### Requirement
Skip all lines in the entries below that come before the one containing "(387, 160) = (295, 132): brown". Repeat that line and the rest exactly.

### Material for this task
******************************

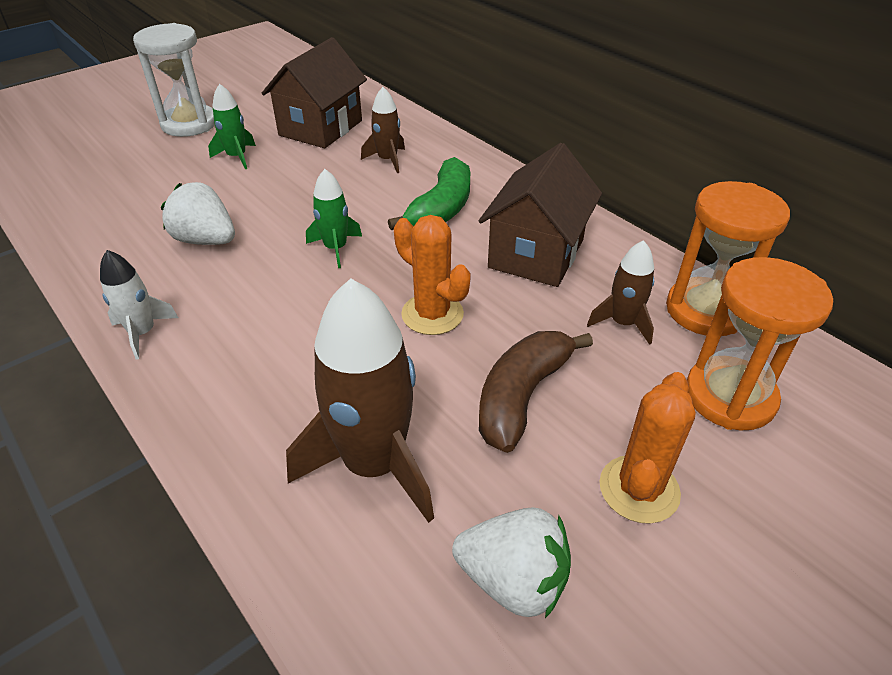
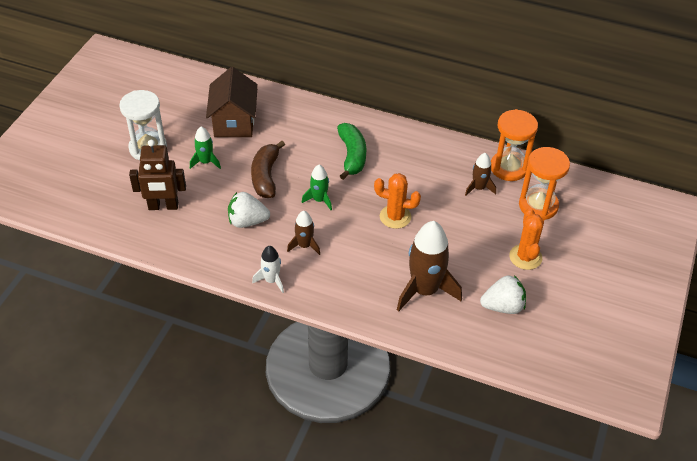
camera: 30 degrees left, 5 degrees up
(126, 186) = (163, 206): none -> brown robot
(387, 160) = (295, 132): brown rocket -> brown rocket (304, 245)
(522, 396) = (460, 239): brown banana -> brown banana (266, 176)
(536, 253) = (417, 165): brown house -> none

******************************

### Completed exercise
(387, 160) = (295, 132): brown rocket -> brown rocket (304, 245)
(522, 396) = (460, 239): brown banana -> brown banana (266, 176)
(536, 253) = (417, 165): brown house -> none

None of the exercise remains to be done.